* [Try it]:
Quote only the span from the first line of the entries to the line containing "camera: 20 degrees left, 20 degrees down", both ends kept. Leave every picture out.

*** Exercise data Section Begins ***

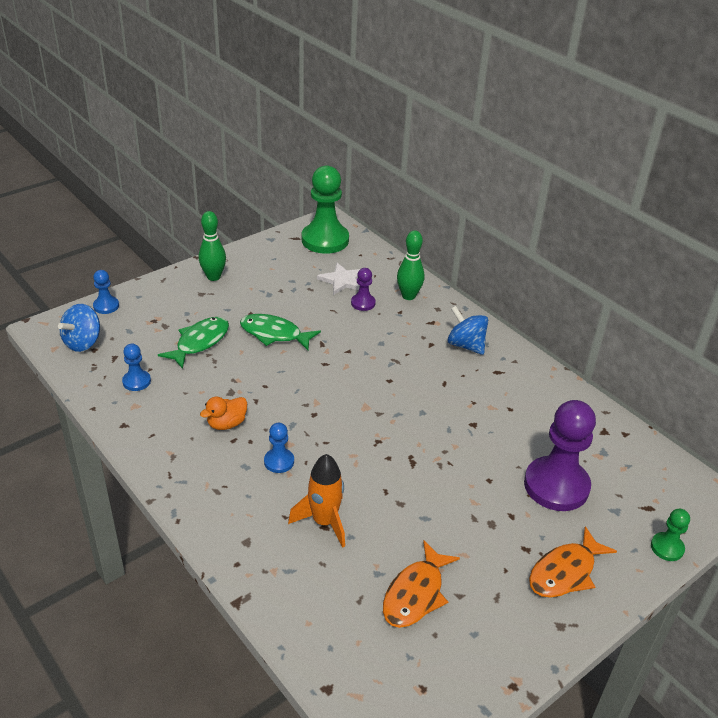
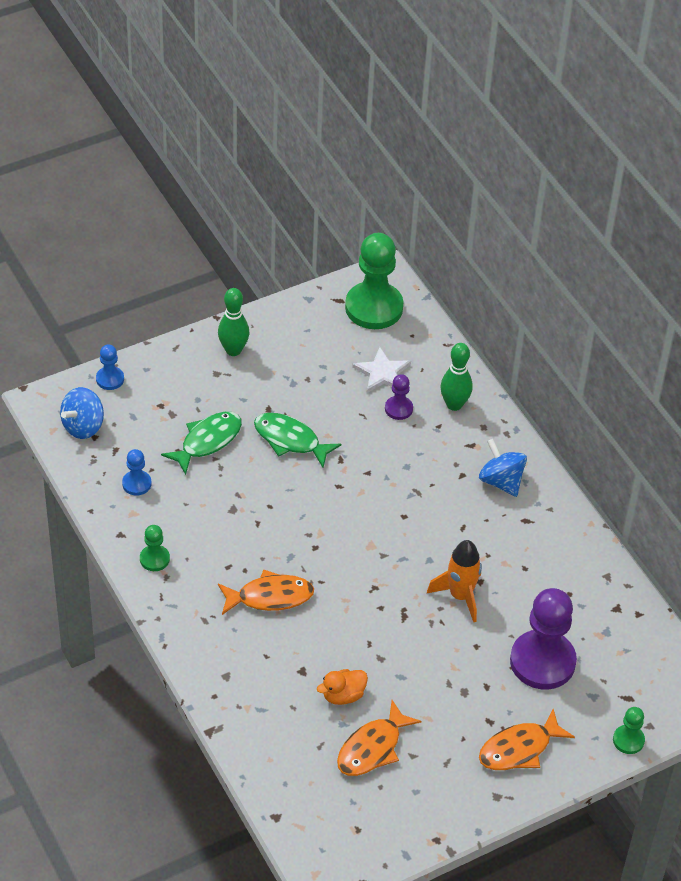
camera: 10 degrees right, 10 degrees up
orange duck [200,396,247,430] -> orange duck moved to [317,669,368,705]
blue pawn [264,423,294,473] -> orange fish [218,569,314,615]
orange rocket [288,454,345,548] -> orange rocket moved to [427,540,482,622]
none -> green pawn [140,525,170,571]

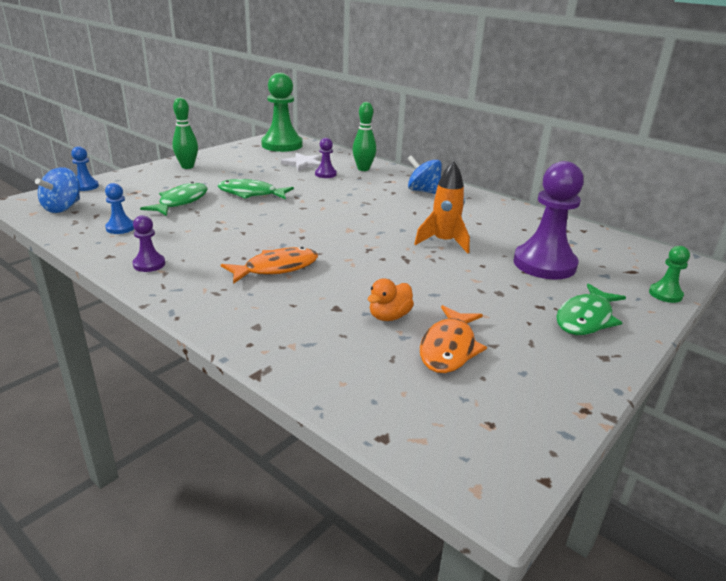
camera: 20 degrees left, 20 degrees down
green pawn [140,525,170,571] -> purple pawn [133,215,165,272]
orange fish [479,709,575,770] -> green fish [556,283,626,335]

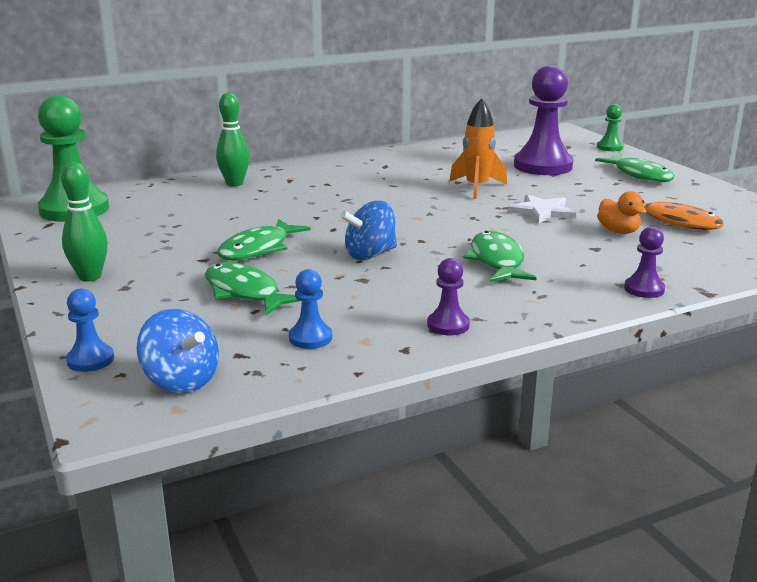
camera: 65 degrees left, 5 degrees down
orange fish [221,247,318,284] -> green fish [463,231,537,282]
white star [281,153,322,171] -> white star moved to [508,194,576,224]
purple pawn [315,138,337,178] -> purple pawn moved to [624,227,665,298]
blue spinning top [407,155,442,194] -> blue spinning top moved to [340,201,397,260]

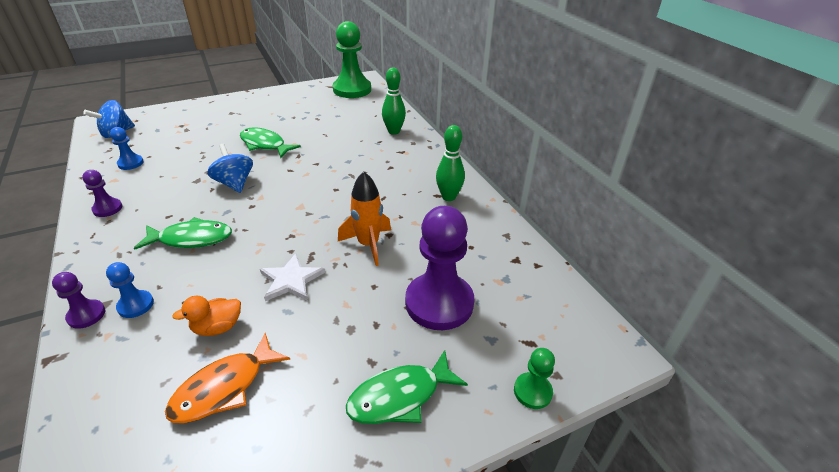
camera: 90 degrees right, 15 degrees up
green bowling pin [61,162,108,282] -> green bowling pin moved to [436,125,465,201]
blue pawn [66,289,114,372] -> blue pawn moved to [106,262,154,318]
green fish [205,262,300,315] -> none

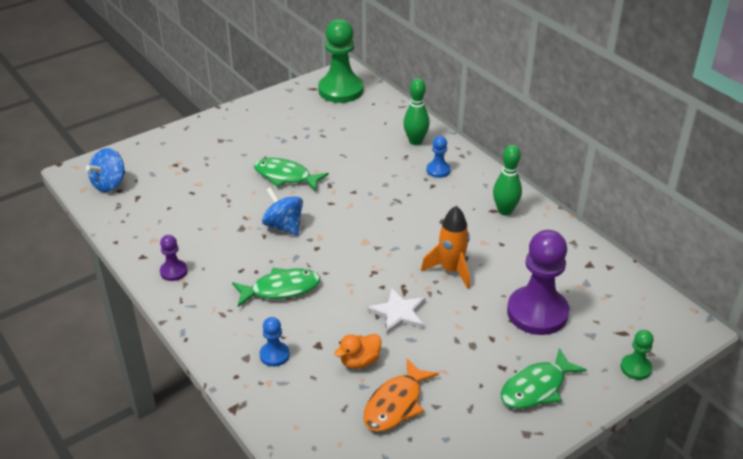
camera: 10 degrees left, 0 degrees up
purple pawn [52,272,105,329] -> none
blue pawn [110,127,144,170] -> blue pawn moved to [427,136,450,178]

*** Exercise data Section Ends ***

* [Answer space]:
camera: 10 degrees right, 10 degrees up
orange duck [200,396,247,430] -> orange duck moved to [317,669,368,705]
blue pawn [264,423,294,473] -> orange fish [218,569,314,615]
orange rocket [288,454,345,548] -> orange rocket moved to [427,540,482,622]
none -> green pawn [140,525,170,571]

camera: 20 degrees left, 20 degrees down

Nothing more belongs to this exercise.